--- START ---

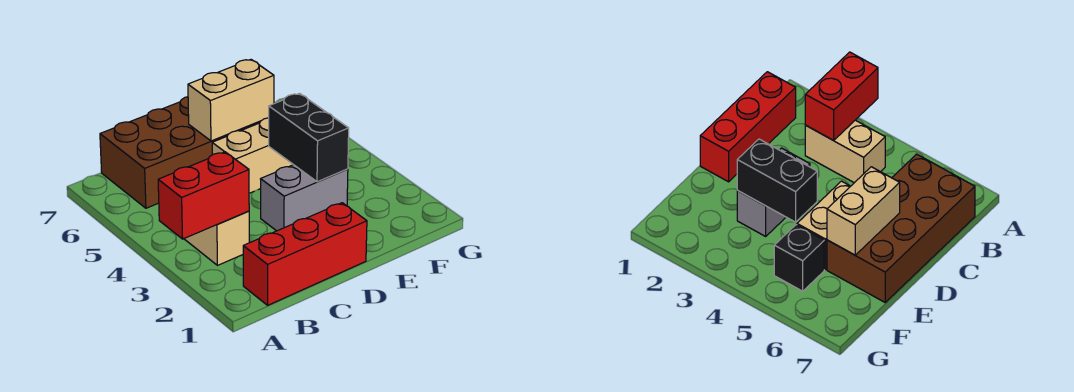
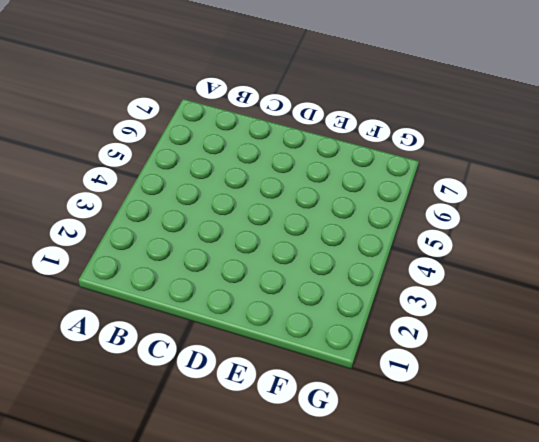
none -> red brick B1:D1 level 1
none -> tan brick B3:B4 level 1

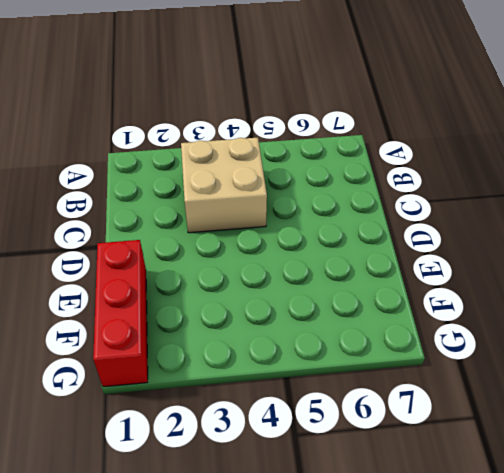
tan brick B3:C4 level 1 -> tan brick B3:B4 level 1
red brick E1:G1 level 1 -> red brick B1:D1 level 1
none -> brown brick B6:E7 level 1
none -> grey brick D3:E3 level 1

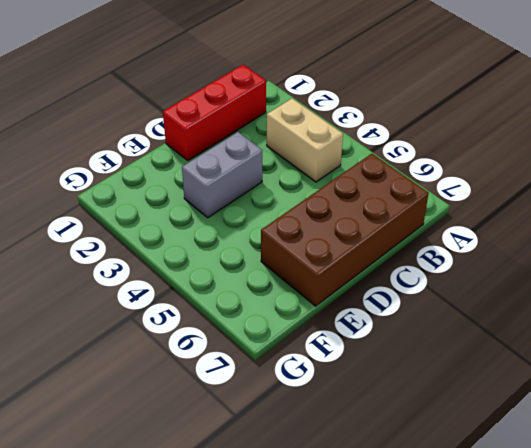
none -> tan brick D5:E5 level 1
none -> black brick F5 level 1

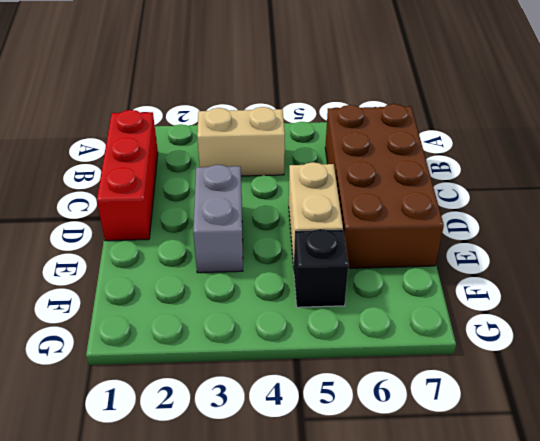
none -> red brick A3:B3 level 2
none -> tan brick D6:E6 level 2

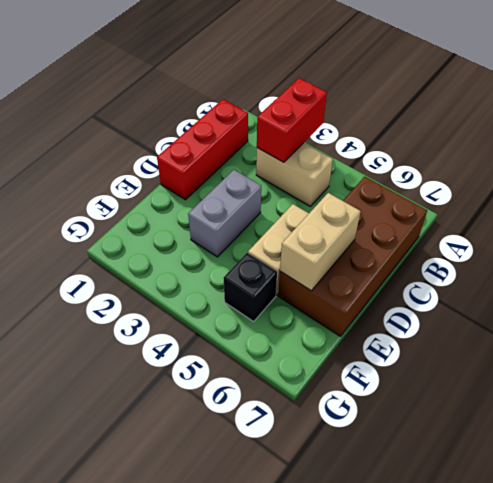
none -> black brick E3:E4 level 2

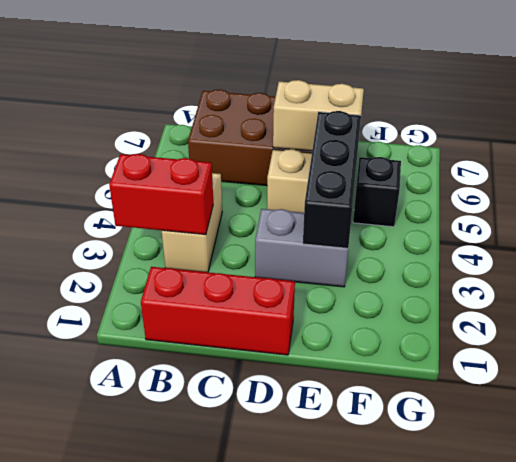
black brick E3:E5 level 2 -> black brick E3:E4 level 2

--- END ---

◆ **Problem statement**
Every line above in which the word "black" is present must be copied into the answer.

◆ **Written response**
none -> black brick F5 level 1
none -> black brick E3:E4 level 2
black brick E3:E5 level 2 -> black brick E3:E4 level 2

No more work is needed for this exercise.